▶ _What you need to do_:
Look through the listing below and say how many lines contain the word "HEAT". Nothing else belongs in the reply.

════════

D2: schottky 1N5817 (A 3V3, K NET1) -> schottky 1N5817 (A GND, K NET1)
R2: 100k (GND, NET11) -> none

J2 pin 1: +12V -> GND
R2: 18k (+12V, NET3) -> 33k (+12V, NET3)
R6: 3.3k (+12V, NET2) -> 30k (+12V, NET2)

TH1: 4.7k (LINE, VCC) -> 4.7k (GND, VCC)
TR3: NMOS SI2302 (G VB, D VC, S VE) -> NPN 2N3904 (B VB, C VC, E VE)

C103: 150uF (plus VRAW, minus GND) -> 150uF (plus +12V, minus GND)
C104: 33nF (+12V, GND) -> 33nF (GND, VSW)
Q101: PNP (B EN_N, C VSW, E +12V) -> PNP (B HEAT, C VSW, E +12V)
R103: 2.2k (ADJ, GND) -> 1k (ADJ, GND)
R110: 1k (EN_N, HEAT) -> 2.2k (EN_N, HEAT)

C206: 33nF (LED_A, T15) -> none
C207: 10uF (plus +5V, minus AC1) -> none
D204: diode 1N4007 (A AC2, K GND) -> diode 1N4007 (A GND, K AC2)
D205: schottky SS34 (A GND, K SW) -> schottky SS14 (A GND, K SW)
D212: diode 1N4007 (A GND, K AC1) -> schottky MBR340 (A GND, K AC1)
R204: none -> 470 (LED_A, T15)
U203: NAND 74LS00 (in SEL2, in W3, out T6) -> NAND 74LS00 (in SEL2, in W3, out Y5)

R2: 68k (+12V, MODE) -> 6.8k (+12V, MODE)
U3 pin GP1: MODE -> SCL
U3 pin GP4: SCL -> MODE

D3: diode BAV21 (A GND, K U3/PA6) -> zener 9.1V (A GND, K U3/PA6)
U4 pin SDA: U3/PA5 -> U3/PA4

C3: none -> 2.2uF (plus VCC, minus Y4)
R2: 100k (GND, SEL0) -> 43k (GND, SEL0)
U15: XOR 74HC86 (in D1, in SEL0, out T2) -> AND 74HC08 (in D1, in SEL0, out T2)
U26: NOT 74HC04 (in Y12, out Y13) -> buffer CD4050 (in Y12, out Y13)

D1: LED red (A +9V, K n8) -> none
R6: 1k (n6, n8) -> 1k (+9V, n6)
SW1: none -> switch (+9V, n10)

════════

▶ _Final answer_:
2